[Information provided — start]

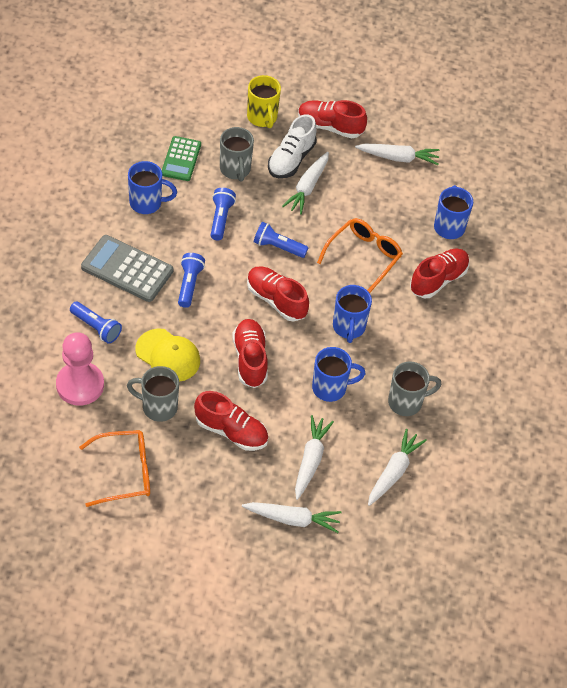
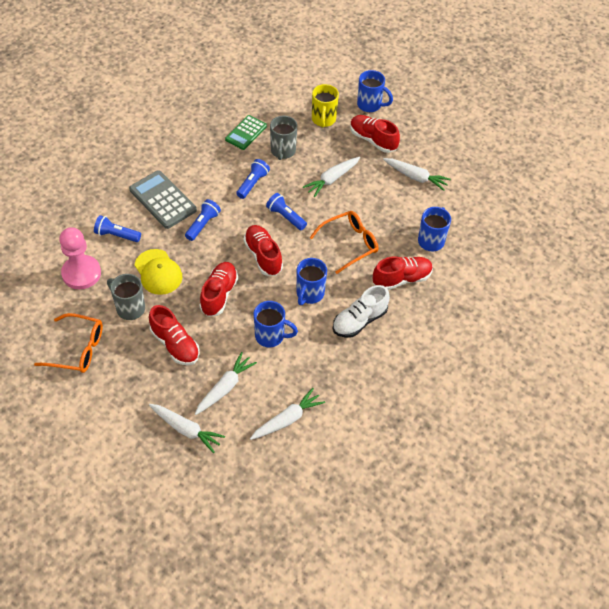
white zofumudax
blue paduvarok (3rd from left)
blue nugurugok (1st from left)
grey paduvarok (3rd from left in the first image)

[Information provided — finish]

_Exercise directions:_ Write out the listing above exactly as it stands, pictures excluded.

_Result of the task:_
white zofumudax
blue paduvarok (3rd from left)
blue nugurugok (1st from left)
grey paduvarok (3rd from left in the first image)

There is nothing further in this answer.